=== EXERCISE DETAILS ===
Copy the entries below word for word, line by line, and leave out the picture.

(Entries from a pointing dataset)
▶

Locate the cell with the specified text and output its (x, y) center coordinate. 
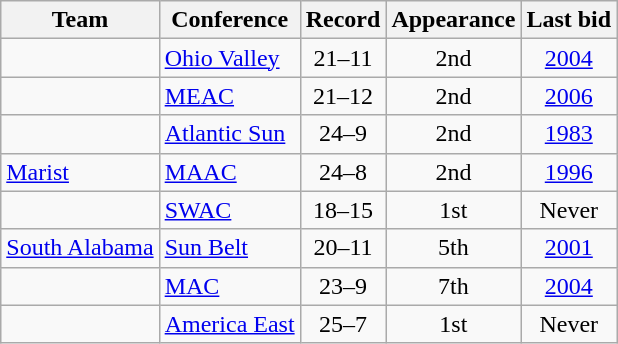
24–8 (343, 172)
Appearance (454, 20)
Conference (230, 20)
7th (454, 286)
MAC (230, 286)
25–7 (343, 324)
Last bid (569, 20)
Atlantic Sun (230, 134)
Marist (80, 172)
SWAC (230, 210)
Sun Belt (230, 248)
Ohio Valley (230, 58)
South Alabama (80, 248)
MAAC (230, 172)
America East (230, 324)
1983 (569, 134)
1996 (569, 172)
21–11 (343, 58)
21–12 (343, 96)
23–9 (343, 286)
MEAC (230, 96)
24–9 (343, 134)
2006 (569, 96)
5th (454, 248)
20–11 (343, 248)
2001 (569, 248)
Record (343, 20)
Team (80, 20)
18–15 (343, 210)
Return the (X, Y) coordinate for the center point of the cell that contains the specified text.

◀

=== PROBLEM SOLUTION ===
Locate the cell with the specified text and output its (x, y) center coordinate. 
24–8 (343, 172)
Appearance (454, 20)
Conference (230, 20)
7th (454, 286)
MAC (230, 286)
25–7 (343, 324)
Last bid (569, 20)
Atlantic Sun (230, 134)
Marist (80, 172)
SWAC (230, 210)
Sun Belt (230, 248)
Ohio Valley (230, 58)
South Alabama (80, 248)
MAAC (230, 172)
America East (230, 324)
1983 (569, 134)
1996 (569, 172)
21–11 (343, 58)
21–12 (343, 96)
23–9 (343, 286)
MEAC (230, 96)
24–9 (343, 134)
2006 (569, 96)
5th (454, 248)
20–11 (343, 248)
2001 (569, 248)
Record (343, 20)
Team (80, 20)
18–15 (343, 210)
Return the (X, Y) coordinate for the center point of the cell that contains the specified text.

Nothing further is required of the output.